[Version difference data]
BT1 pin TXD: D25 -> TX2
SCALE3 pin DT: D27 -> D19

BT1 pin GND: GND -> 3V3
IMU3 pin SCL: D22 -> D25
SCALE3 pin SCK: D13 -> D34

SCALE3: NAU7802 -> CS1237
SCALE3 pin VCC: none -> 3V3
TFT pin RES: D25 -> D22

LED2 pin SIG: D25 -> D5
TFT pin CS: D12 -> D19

==

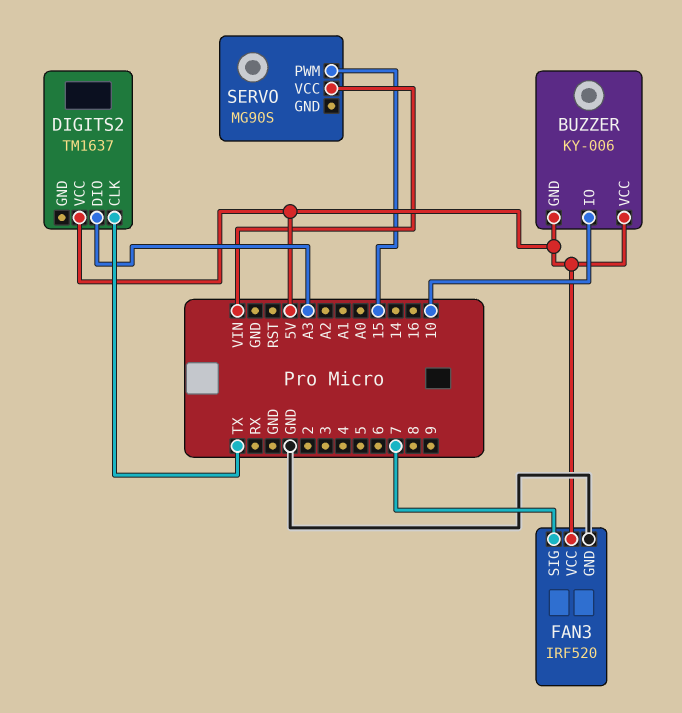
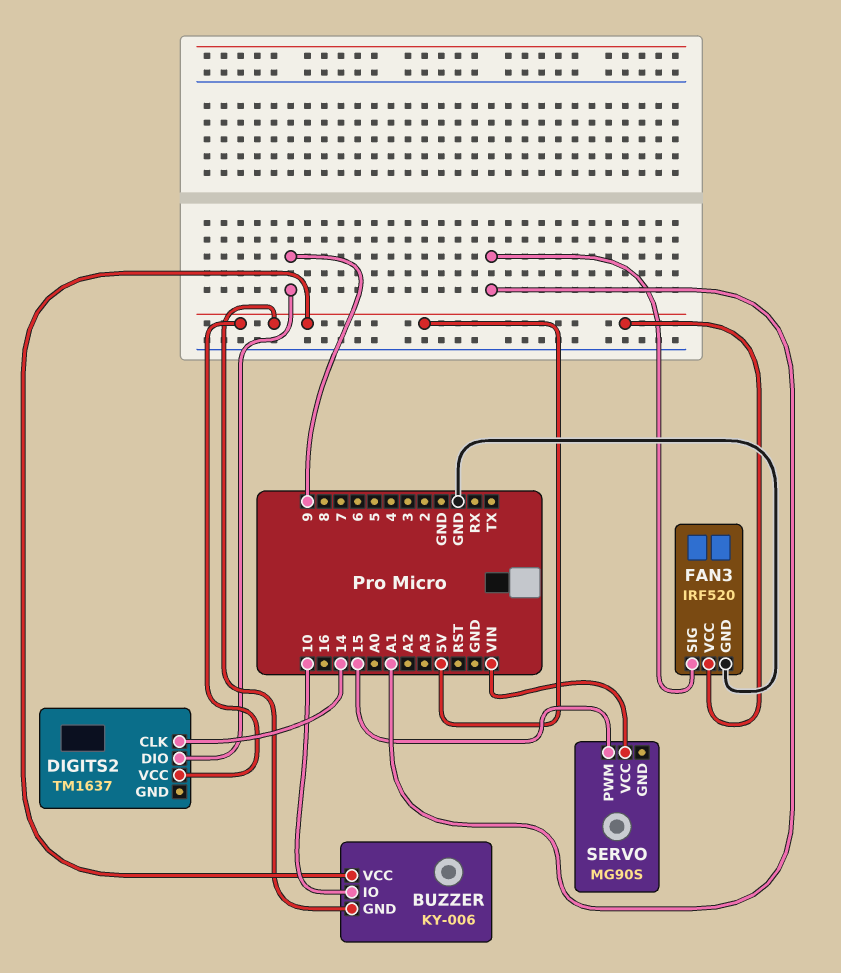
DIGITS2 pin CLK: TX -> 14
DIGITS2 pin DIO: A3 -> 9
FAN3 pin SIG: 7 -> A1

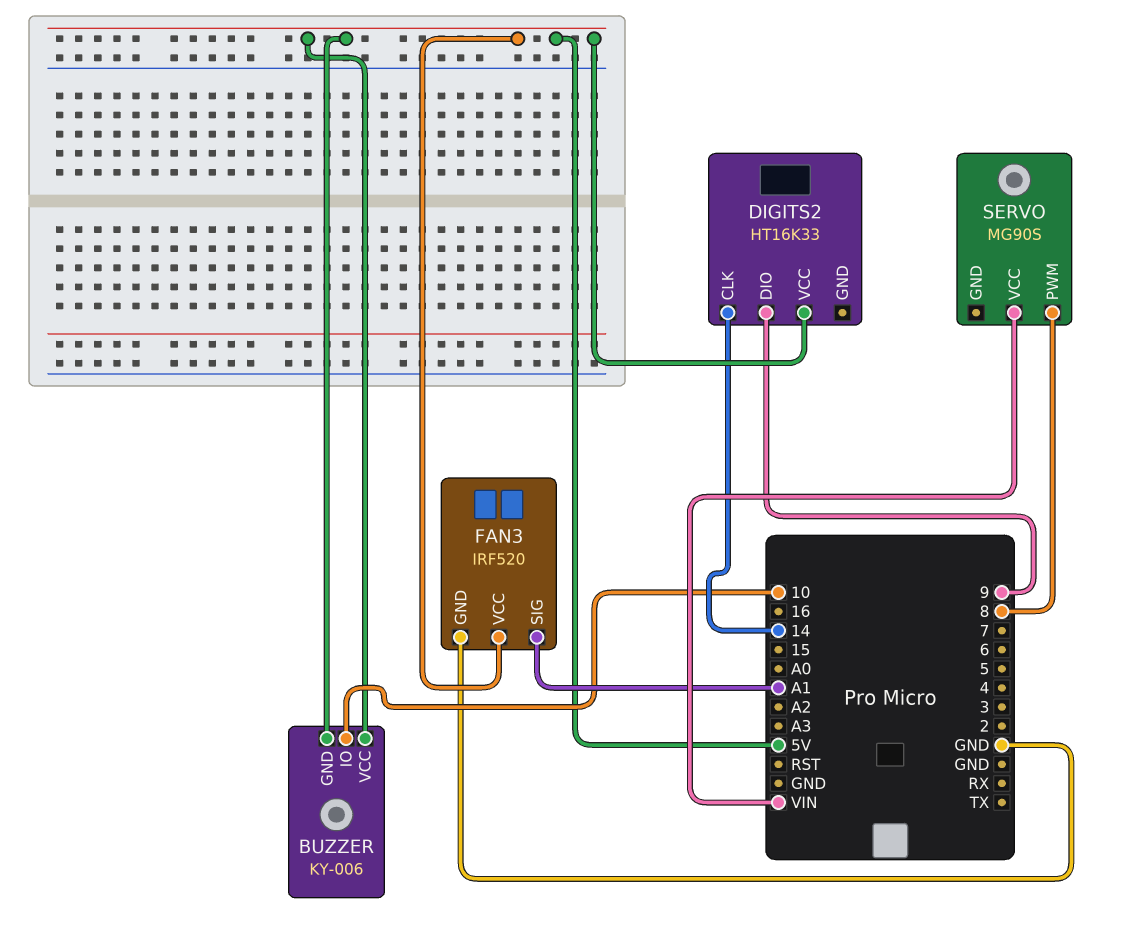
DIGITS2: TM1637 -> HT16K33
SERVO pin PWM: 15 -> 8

## Task brief:
Using the records above, copy word for word the line with "BT1 pin TXD: D25 -> TX2", the line with "TFT pin CS: D12 -> D19", and every line between them.

## Reply to the exercise:
BT1 pin TXD: D25 -> TX2
SCALE3 pin DT: D27 -> D19

BT1 pin GND: GND -> 3V3
IMU3 pin SCL: D22 -> D25
SCALE3 pin SCK: D13 -> D34

SCALE3: NAU7802 -> CS1237
SCALE3 pin VCC: none -> 3V3
TFT pin RES: D25 -> D22

LED2 pin SIG: D25 -> D5
TFT pin CS: D12 -> D19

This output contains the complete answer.